TASK INSTRUCTIONS
Using the data below, tally the lines that include the string "MISO". Only the number is wanted.

------------------------------

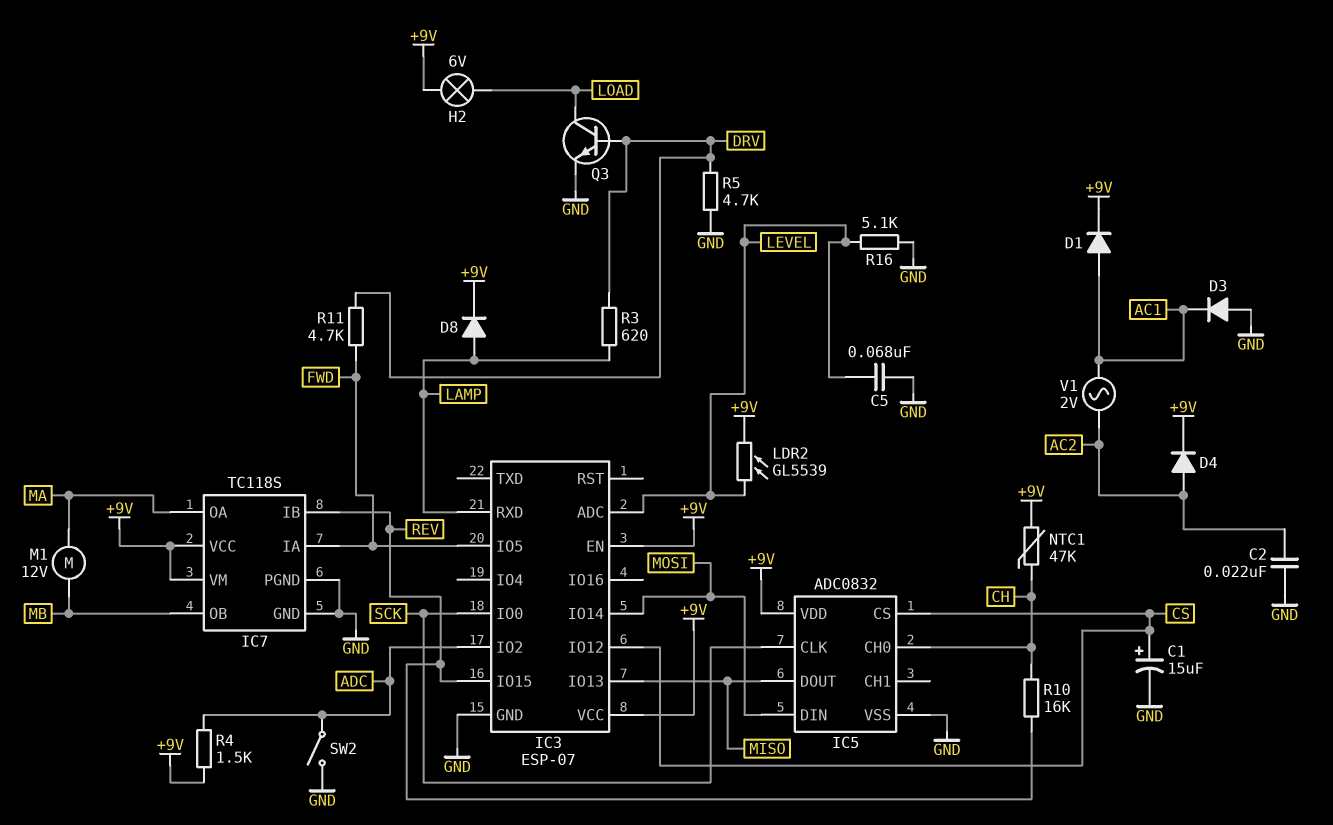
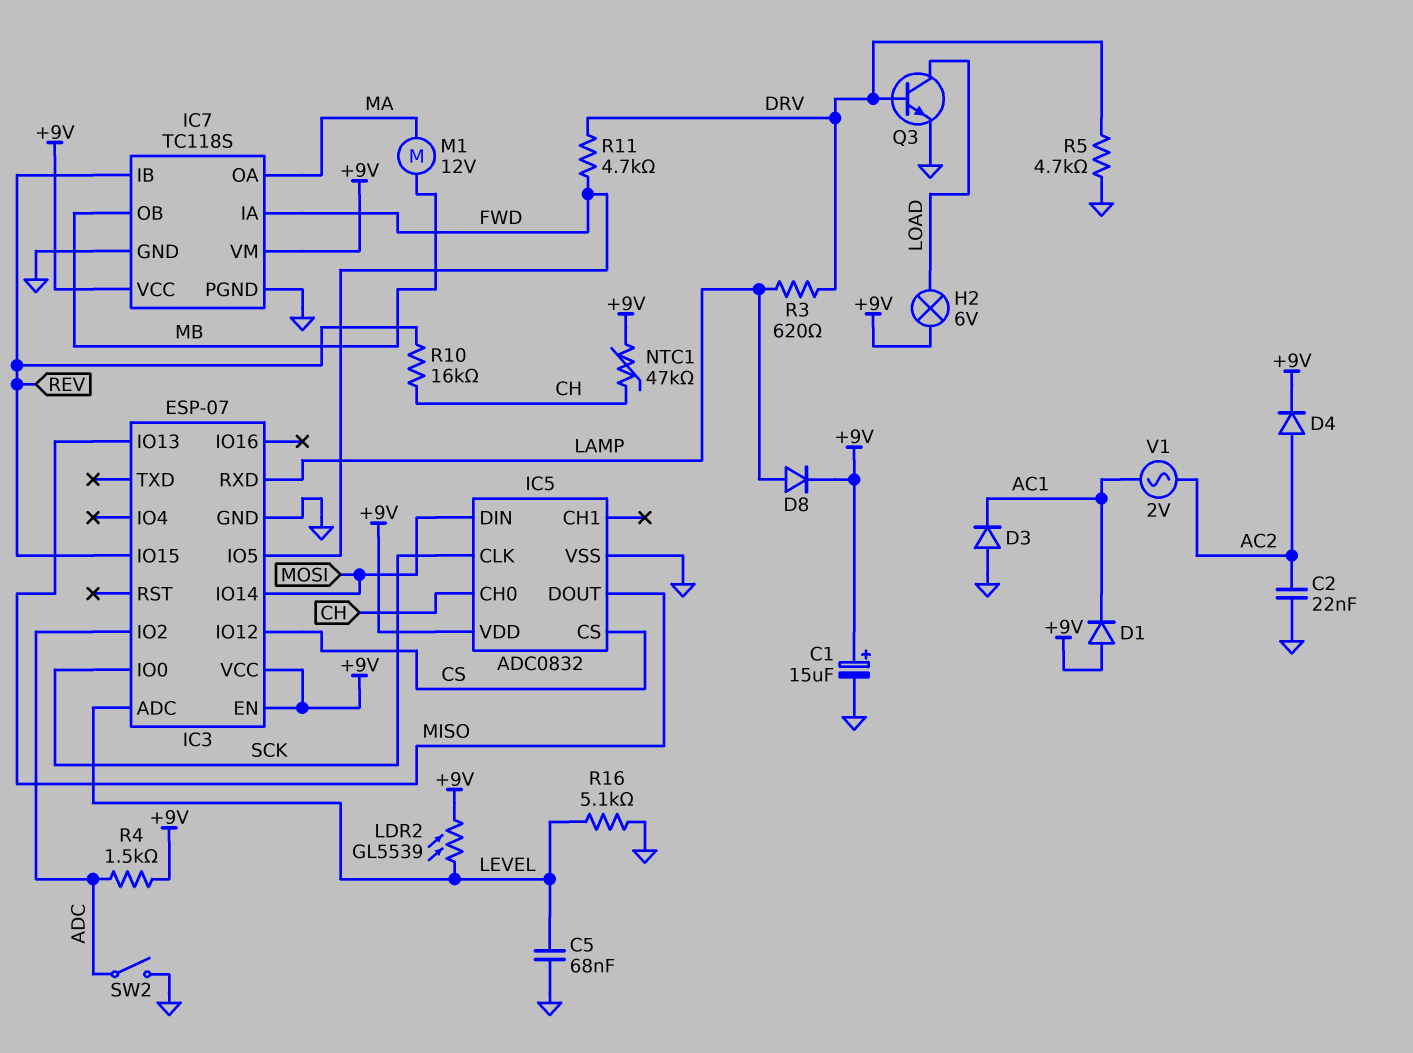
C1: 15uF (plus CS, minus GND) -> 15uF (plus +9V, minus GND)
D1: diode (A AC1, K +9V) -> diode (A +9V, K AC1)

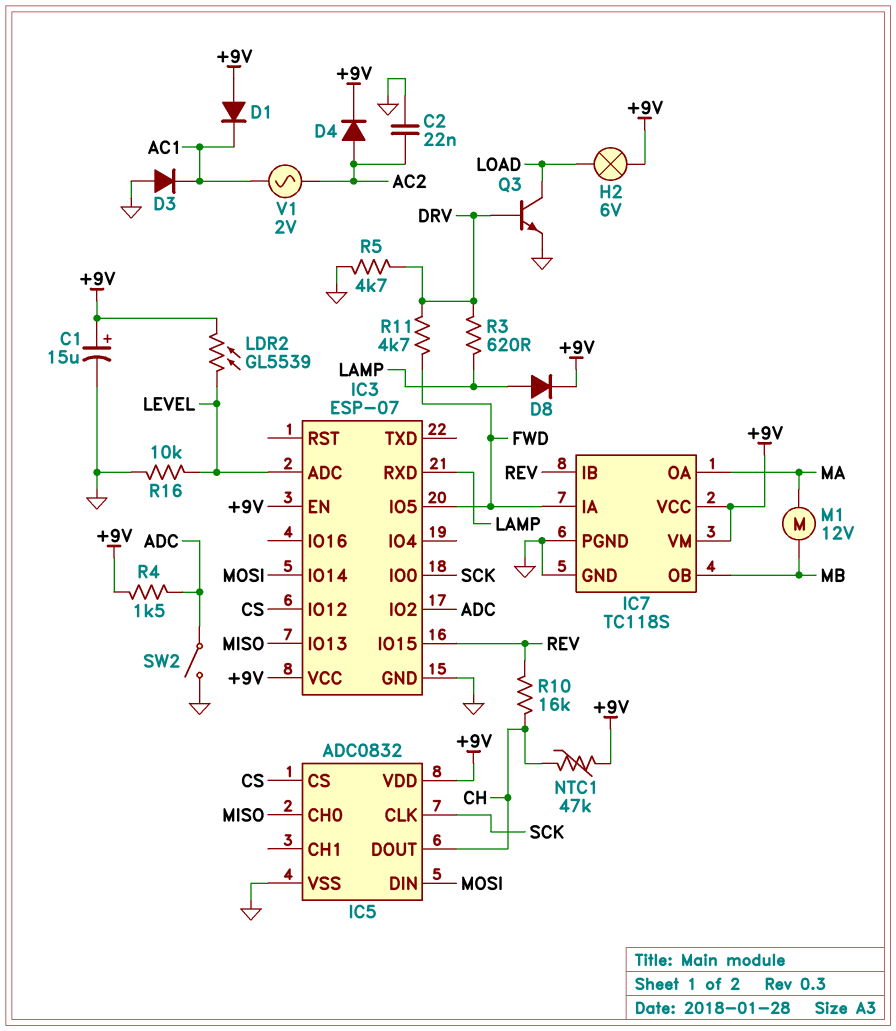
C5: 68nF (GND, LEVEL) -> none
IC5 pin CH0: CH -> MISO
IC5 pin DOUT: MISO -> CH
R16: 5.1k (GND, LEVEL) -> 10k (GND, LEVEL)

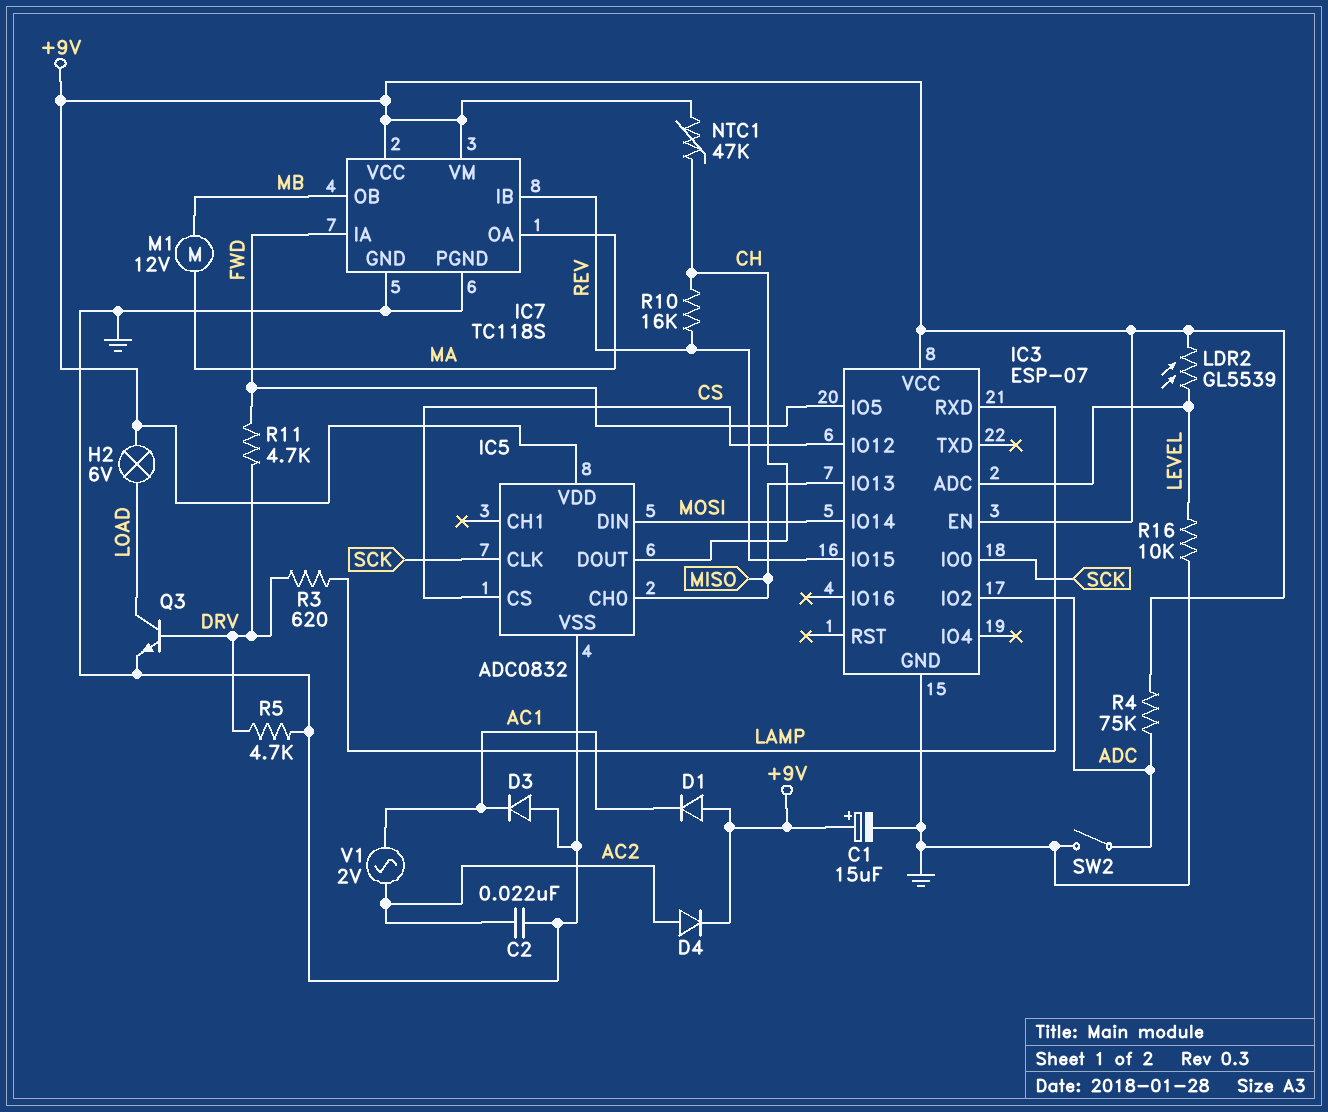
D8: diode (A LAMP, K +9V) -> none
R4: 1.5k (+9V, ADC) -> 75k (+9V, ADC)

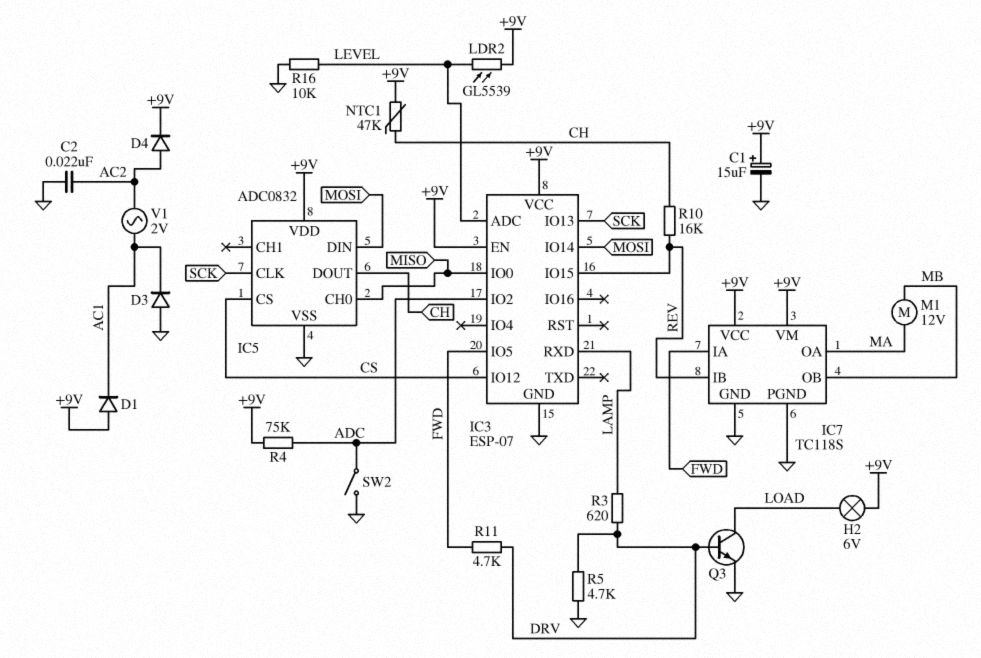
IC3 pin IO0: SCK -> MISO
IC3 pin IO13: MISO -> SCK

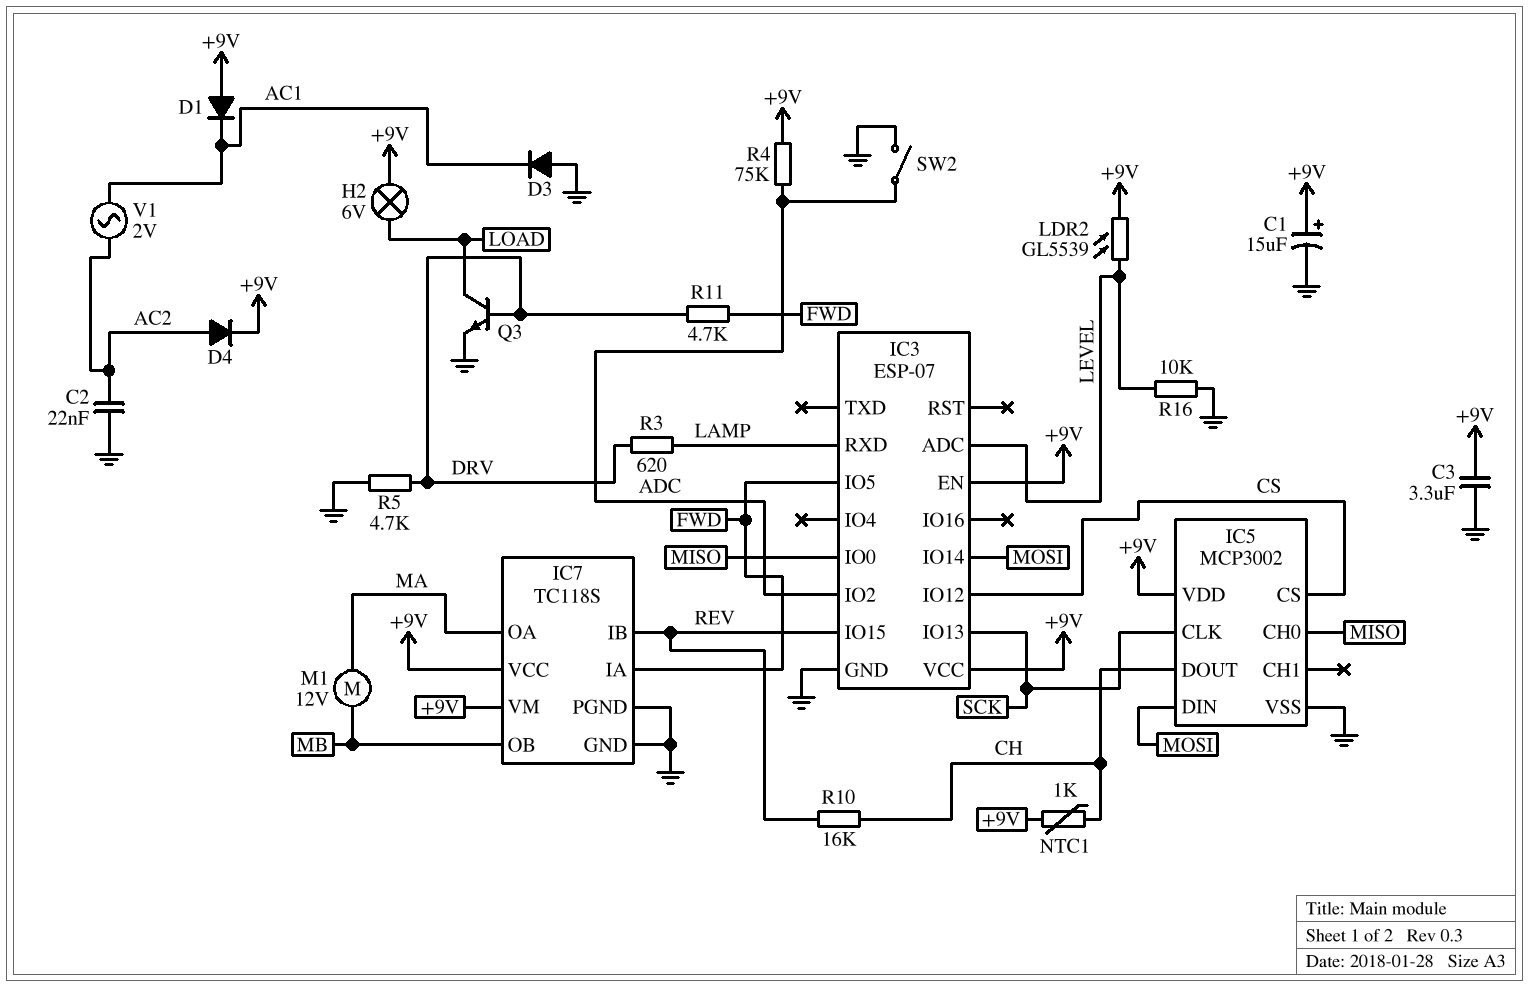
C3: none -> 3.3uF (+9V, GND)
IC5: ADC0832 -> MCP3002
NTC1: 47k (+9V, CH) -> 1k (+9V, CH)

------------------------------

ANSWER AREA
4